*** Data excerpts Section Begins ***
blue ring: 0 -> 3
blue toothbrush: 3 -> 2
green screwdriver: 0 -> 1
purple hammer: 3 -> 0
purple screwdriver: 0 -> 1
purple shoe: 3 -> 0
*** Data excerpts Section Ends ***
*** Data excerpts Section Begins ***
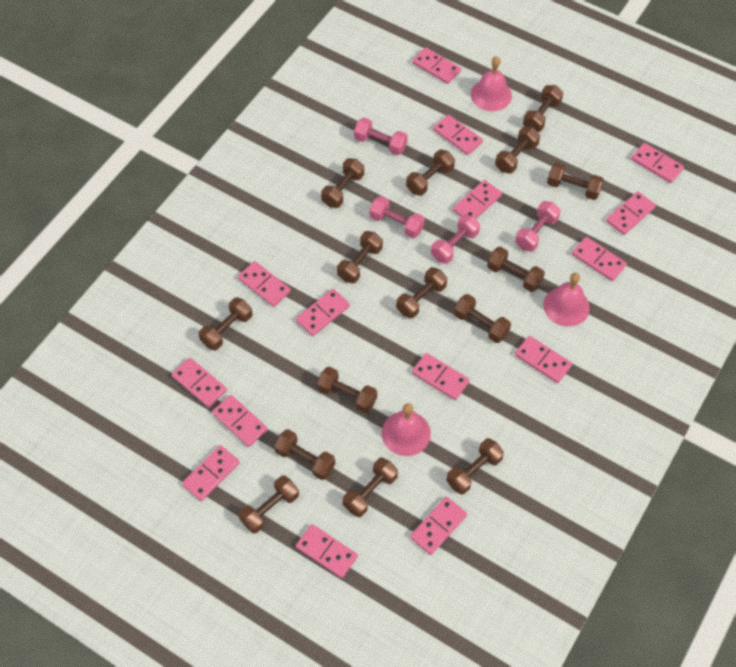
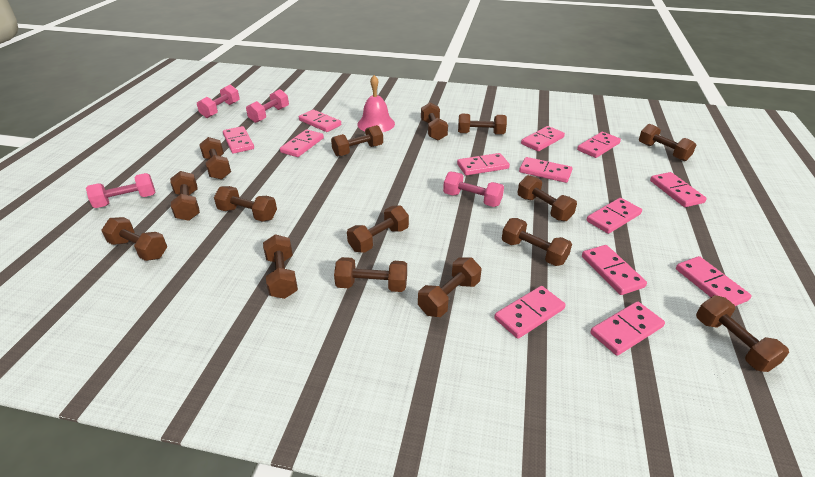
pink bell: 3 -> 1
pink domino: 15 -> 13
*** Data excerpts Section Ends ***
What is needed | What is the number of lines in the listing above that contain the word "screwdriver"? Reply with that number alone.

Answer area | 2